(THE TASK) Among the entries below, take the line with "C4: 2.2uF (plus" and the line with "U4 pin VSS: GND -> none", and output them and every line between them exactly, with nothing else.

(RECORDED DATA)

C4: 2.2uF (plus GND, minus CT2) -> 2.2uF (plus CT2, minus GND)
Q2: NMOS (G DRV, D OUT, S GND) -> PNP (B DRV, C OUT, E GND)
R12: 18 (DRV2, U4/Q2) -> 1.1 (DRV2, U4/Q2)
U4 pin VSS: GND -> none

--

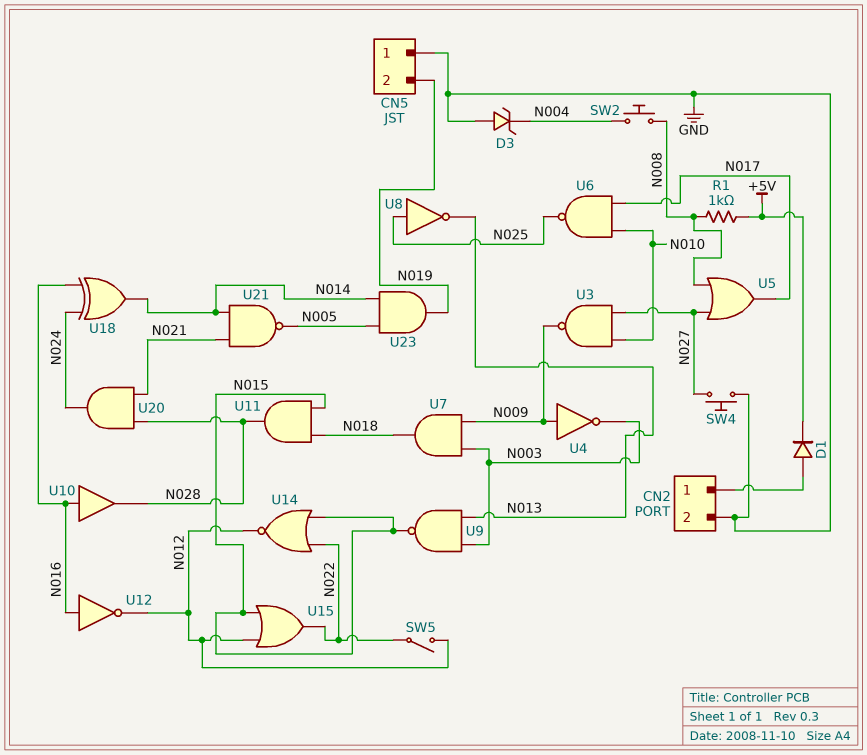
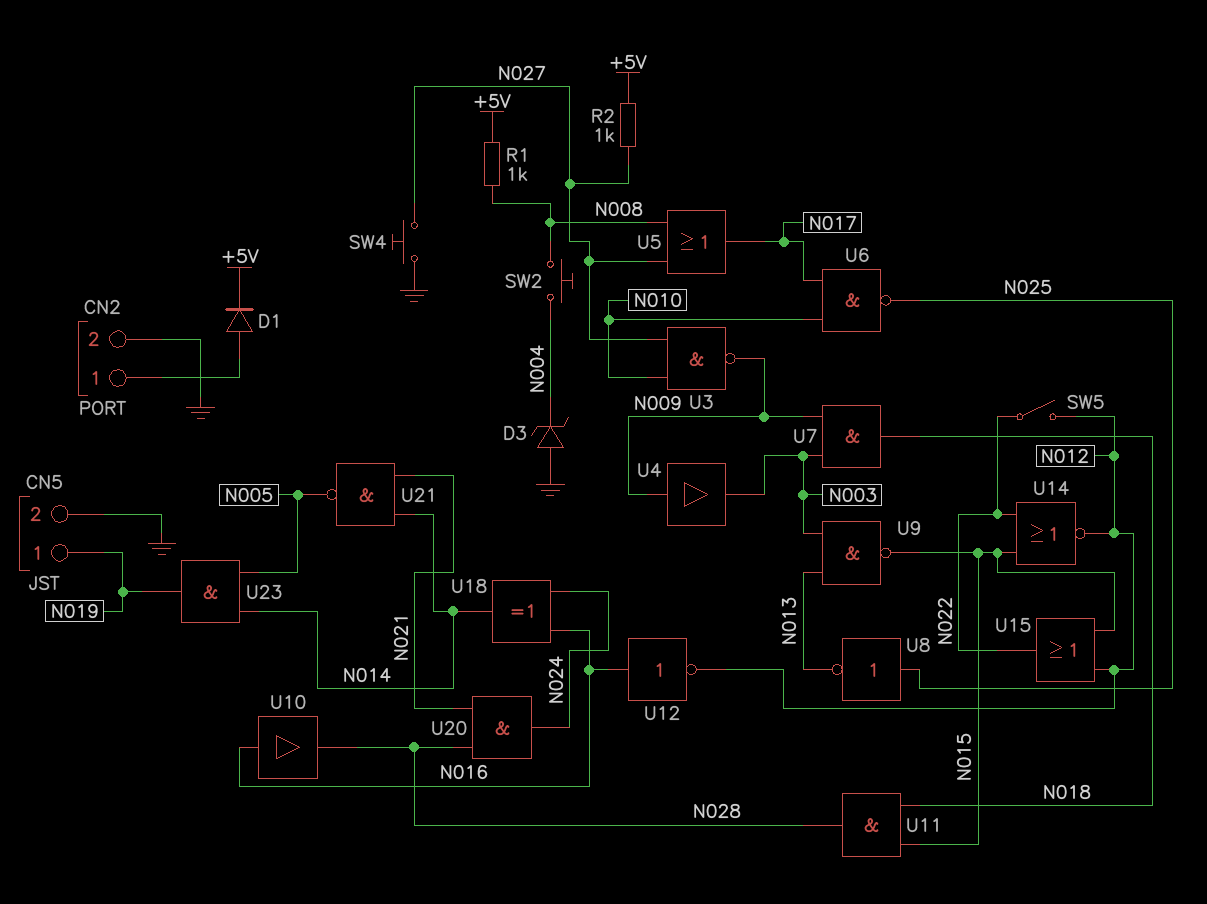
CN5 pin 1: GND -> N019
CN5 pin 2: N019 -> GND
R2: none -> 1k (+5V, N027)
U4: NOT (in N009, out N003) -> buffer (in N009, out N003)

(EXERCISE SOLUTION)
C4: 2.2uF (plus GND, minus CT2) -> 2.2uF (plus CT2, minus GND)
Q2: NMOS (G DRV, D OUT, S GND) -> PNP (B DRV, C OUT, E GND)
R12: 18 (DRV2, U4/Q2) -> 1.1 (DRV2, U4/Q2)
U4 pin VSS: GND -> none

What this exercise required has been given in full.